**DIRECTIONS**
Please take the records that follow and repeat exactly the lines starting with the line with "RTC1 pin SQW: B5 -> A5" and going on through the line with "LCD1 pin SDA: B7 -> A0".
━━━━
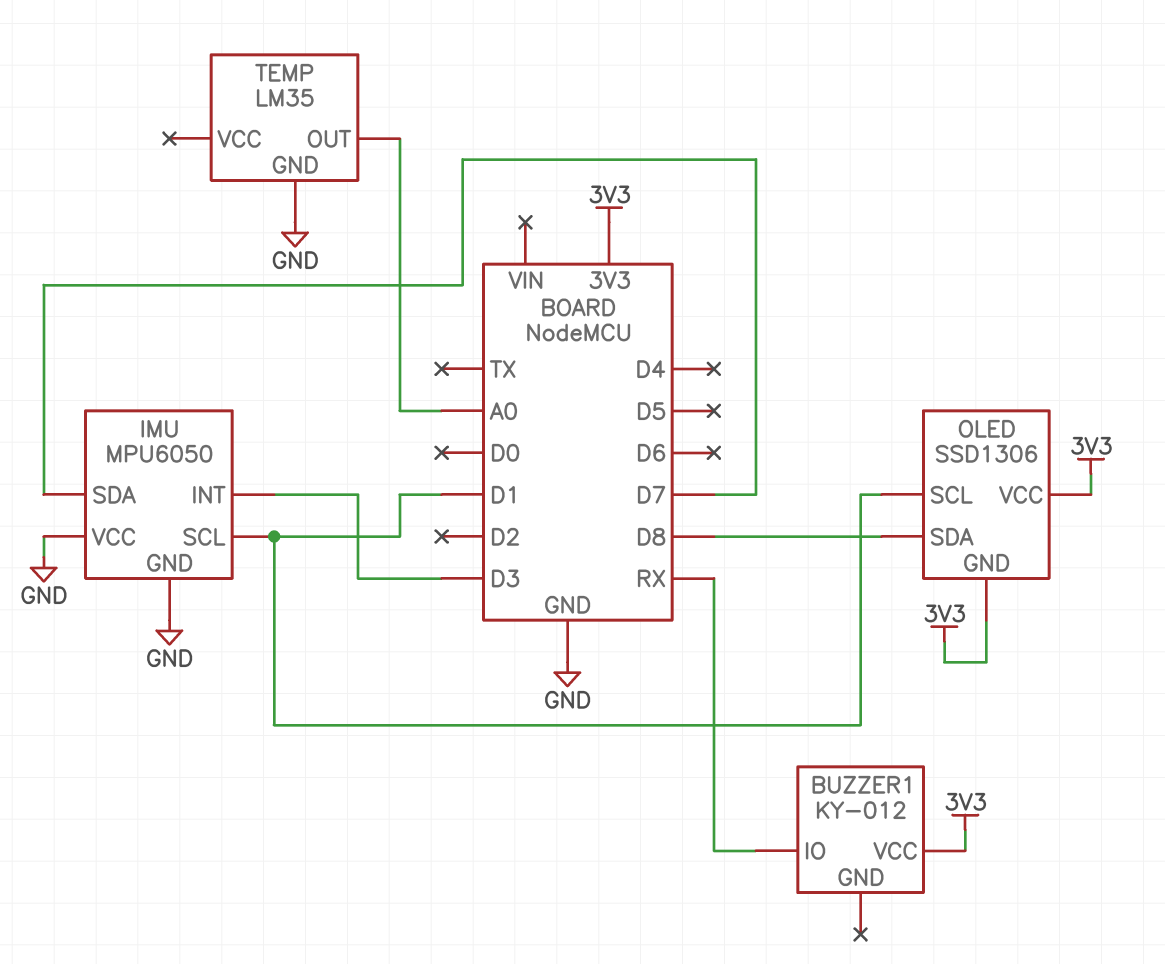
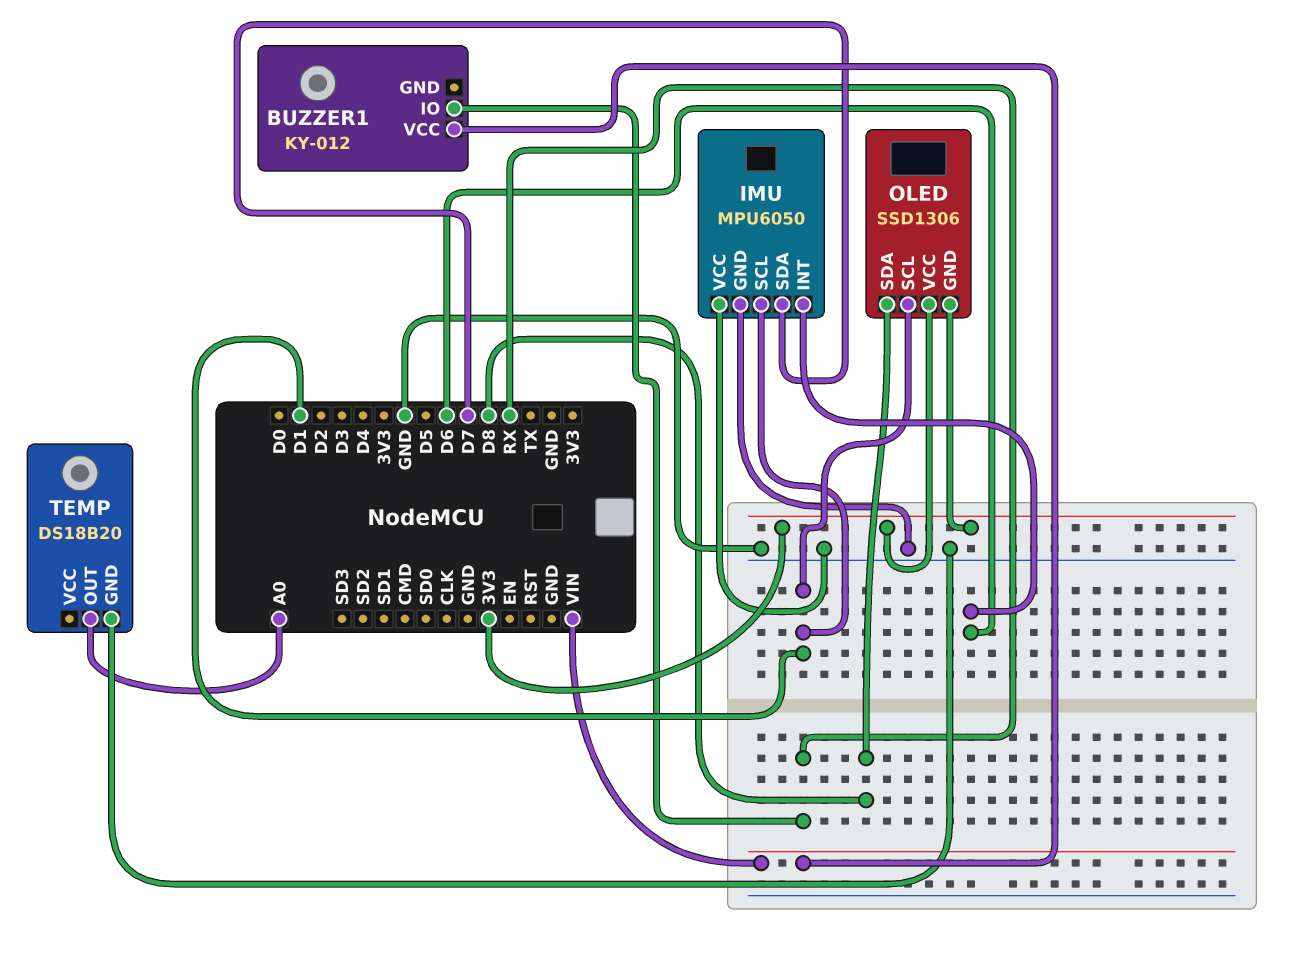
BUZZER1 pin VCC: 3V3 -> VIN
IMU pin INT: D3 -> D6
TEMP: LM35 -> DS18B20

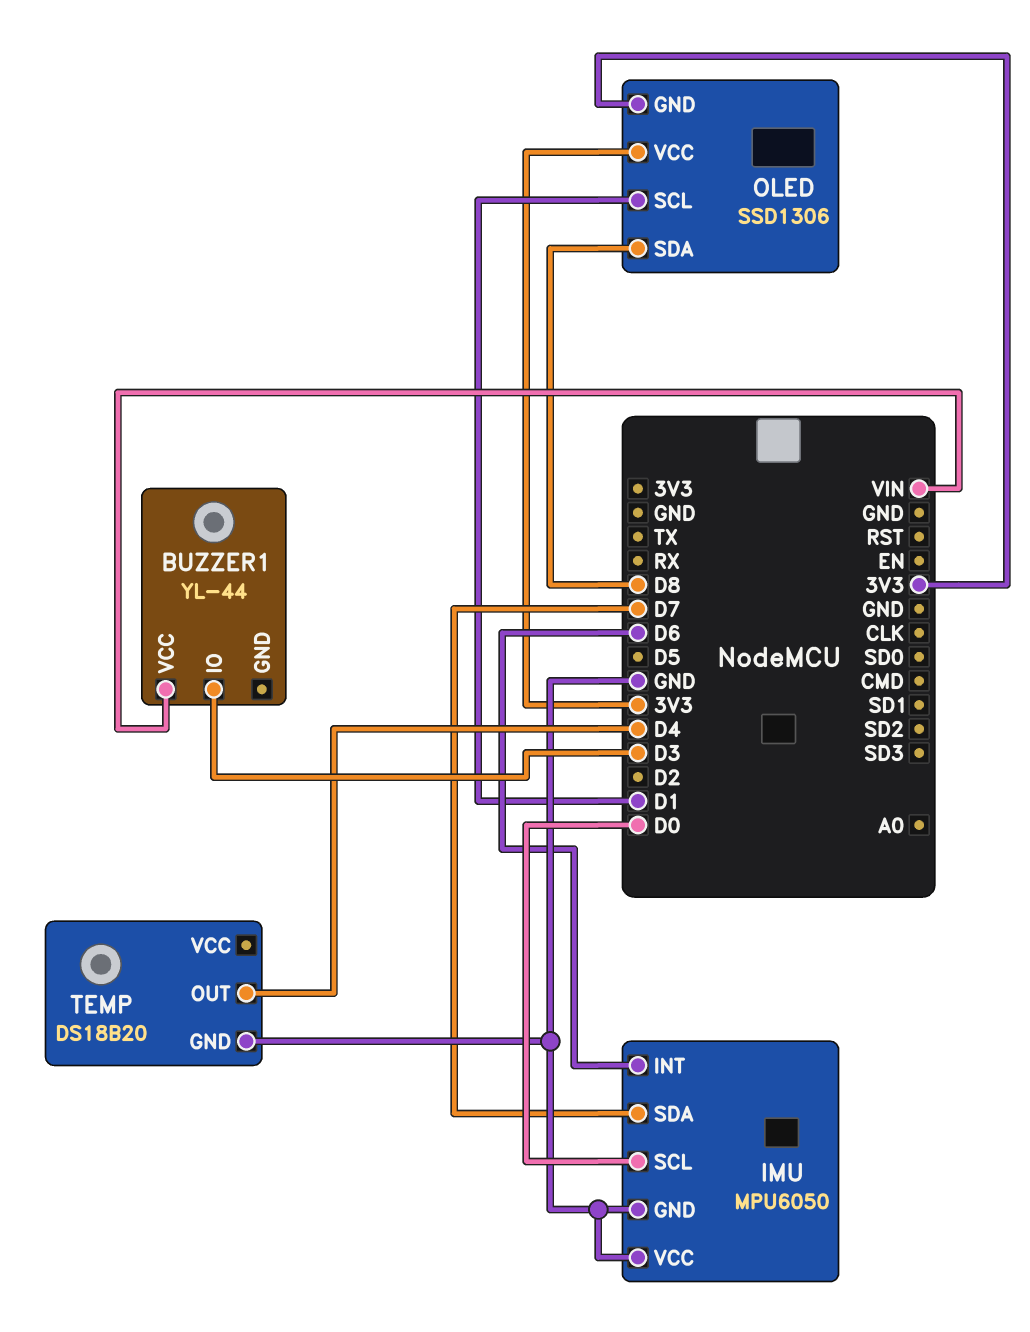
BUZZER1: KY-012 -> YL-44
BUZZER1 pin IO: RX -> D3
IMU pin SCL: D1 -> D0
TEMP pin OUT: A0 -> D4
━━━━
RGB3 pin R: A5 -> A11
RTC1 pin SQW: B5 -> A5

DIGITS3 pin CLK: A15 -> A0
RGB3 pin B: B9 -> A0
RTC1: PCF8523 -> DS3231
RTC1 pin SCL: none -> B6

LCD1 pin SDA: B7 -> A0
━━━━
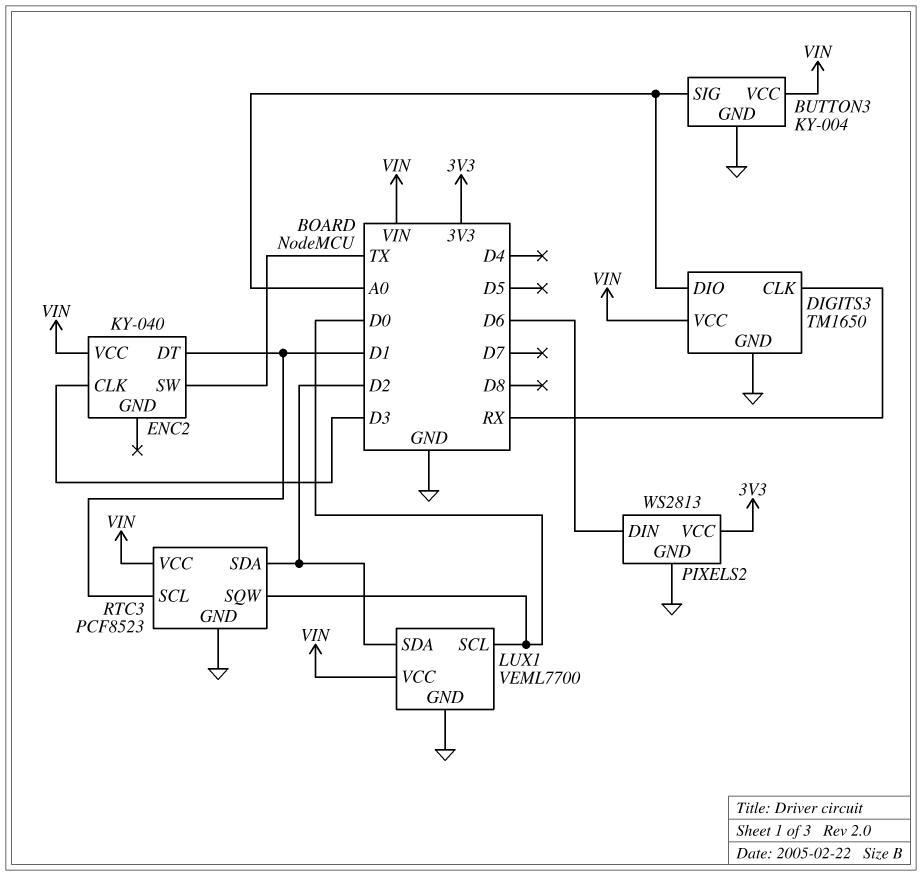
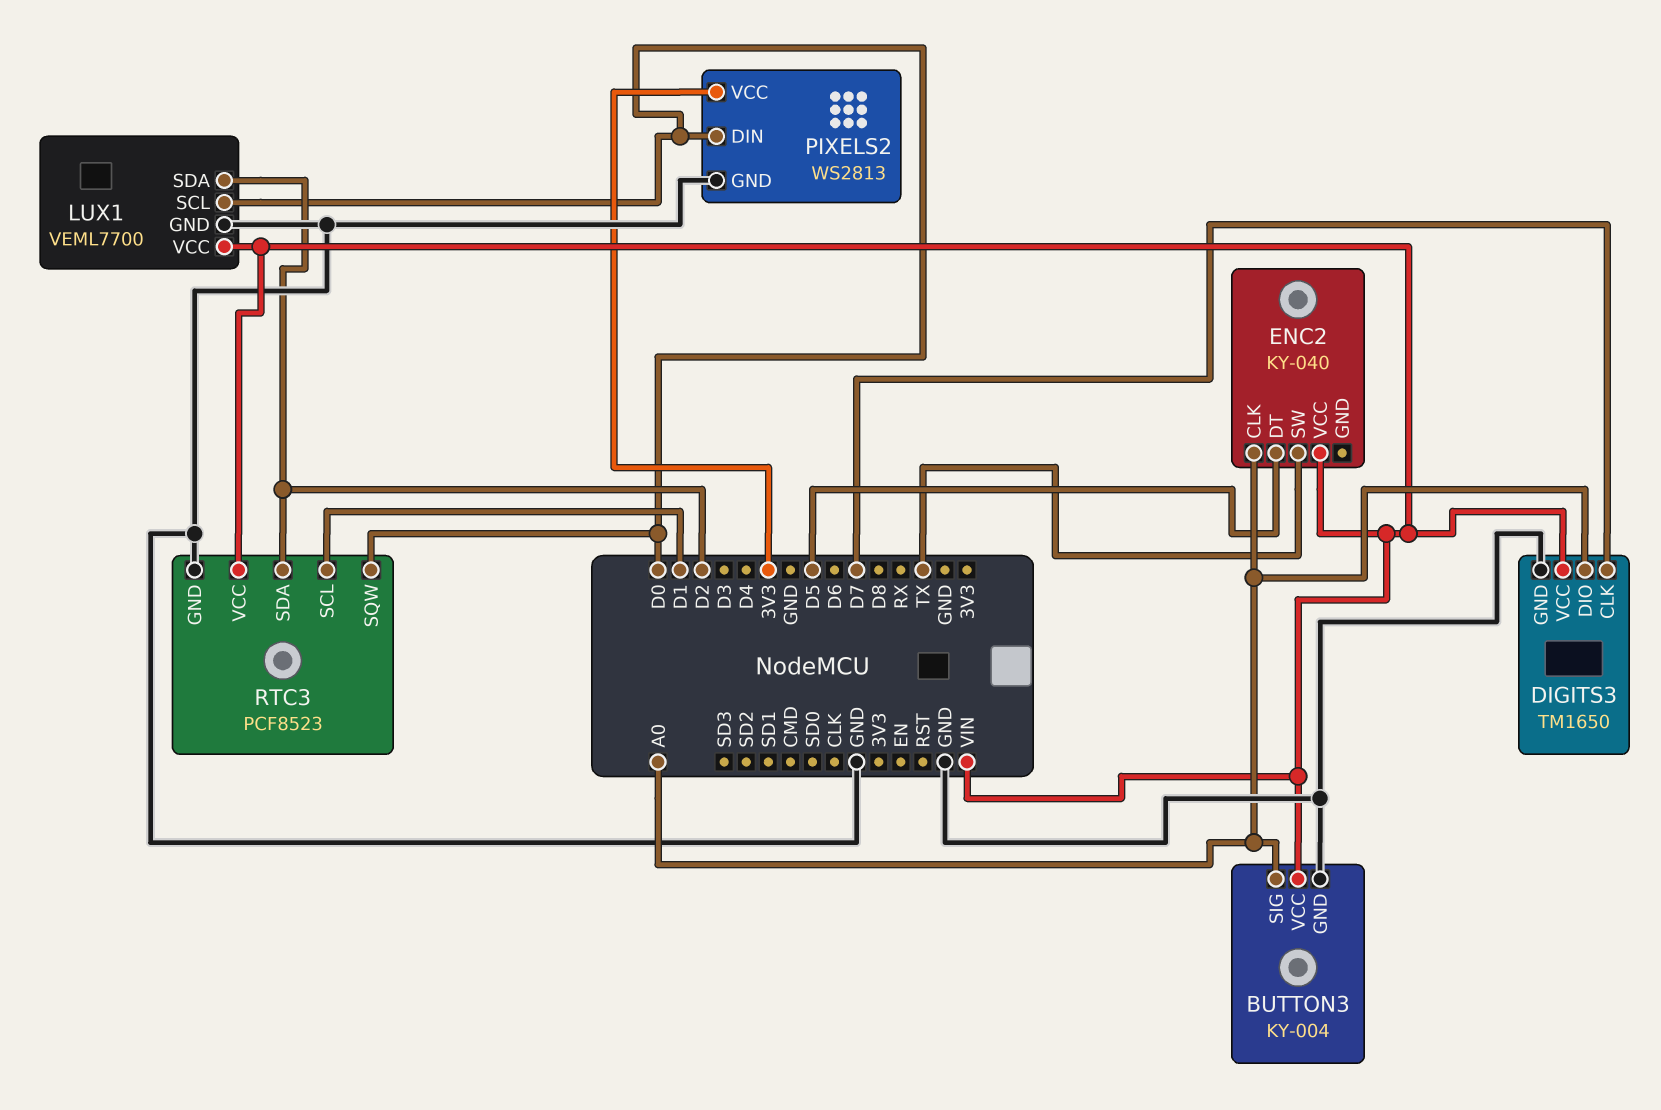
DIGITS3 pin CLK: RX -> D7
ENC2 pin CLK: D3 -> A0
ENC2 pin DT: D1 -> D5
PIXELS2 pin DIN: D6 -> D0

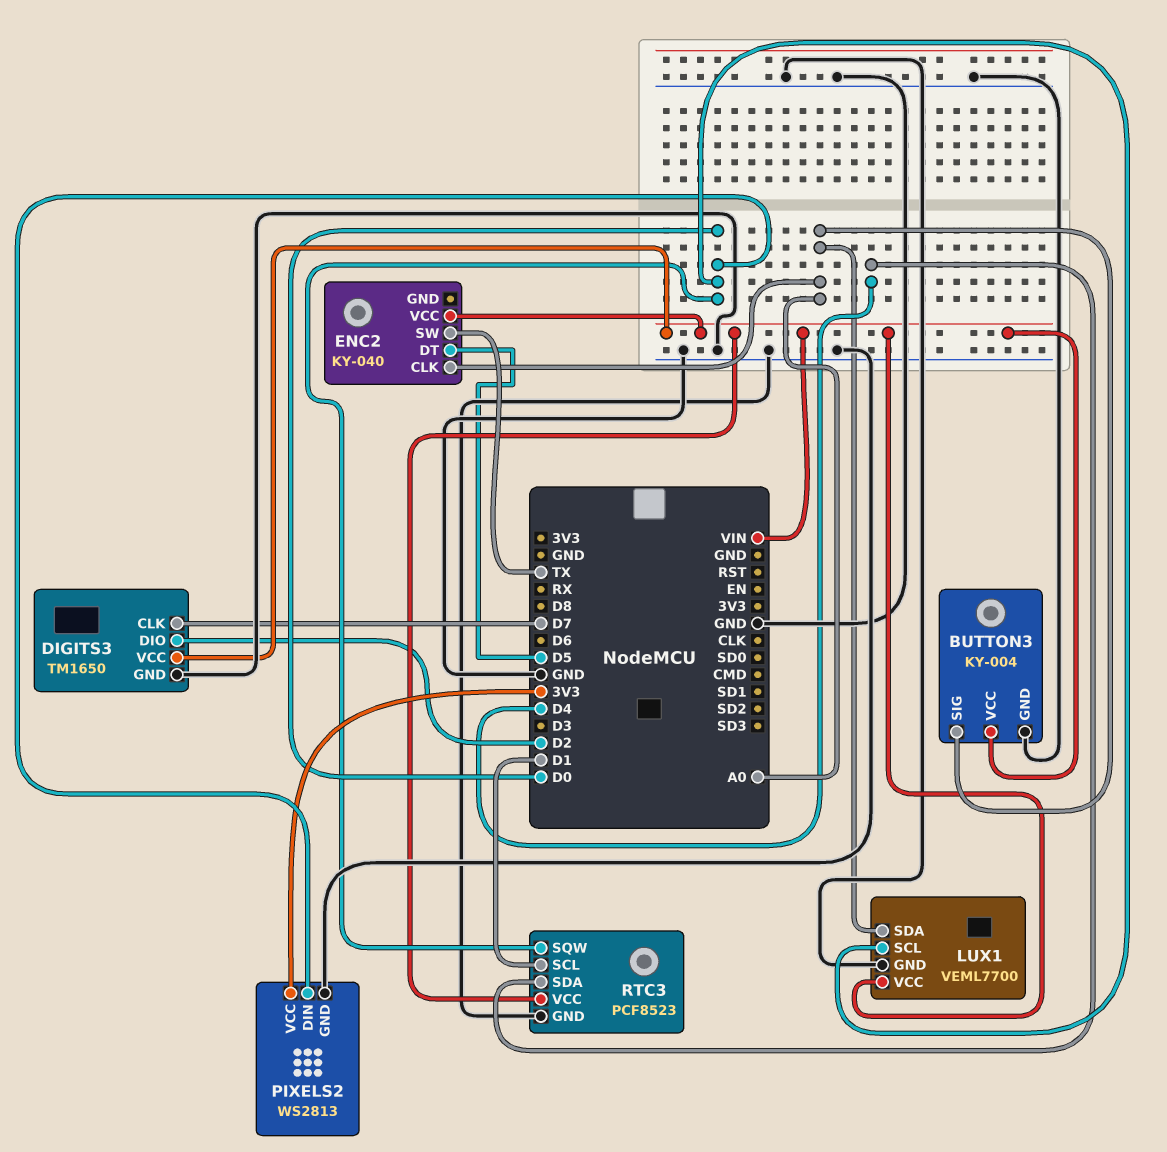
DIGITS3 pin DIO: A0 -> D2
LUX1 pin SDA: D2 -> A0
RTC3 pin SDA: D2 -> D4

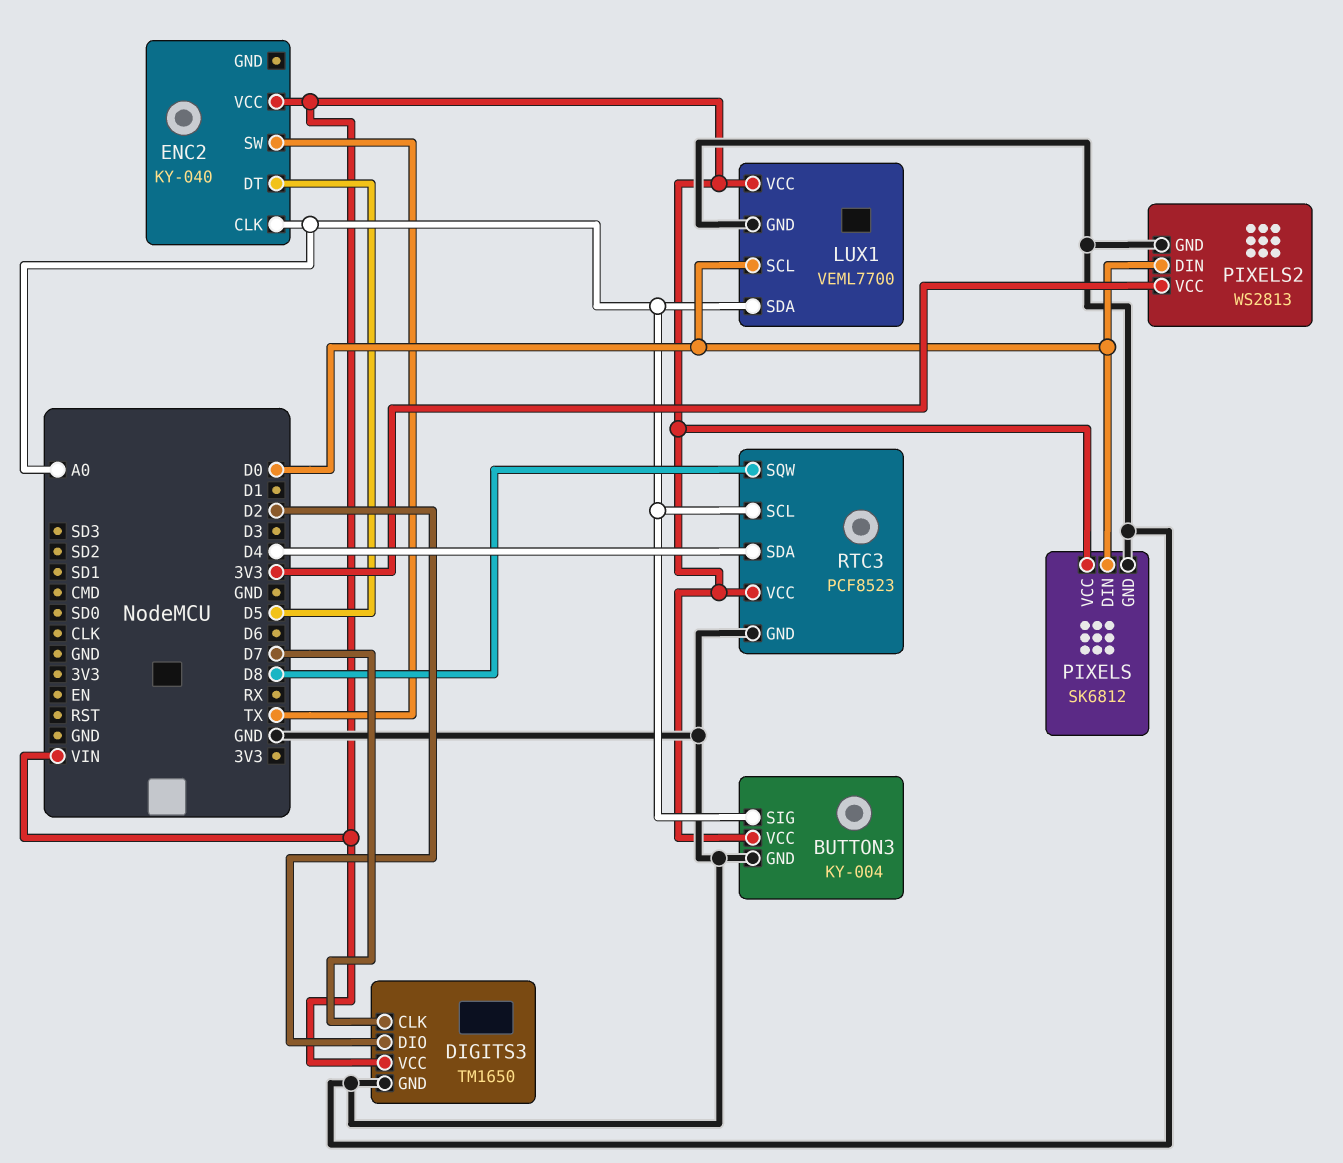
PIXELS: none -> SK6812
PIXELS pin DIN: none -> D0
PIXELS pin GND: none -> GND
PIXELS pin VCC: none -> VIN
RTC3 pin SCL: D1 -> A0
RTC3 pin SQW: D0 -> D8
━━━━
**RESPONSE AREA**
RTC1 pin SQW: B5 -> A5

DIGITS3 pin CLK: A15 -> A0
RGB3 pin B: B9 -> A0
RTC1: PCF8523 -> DS3231
RTC1 pin SCL: none -> B6

LCD1 pin SDA: B7 -> A0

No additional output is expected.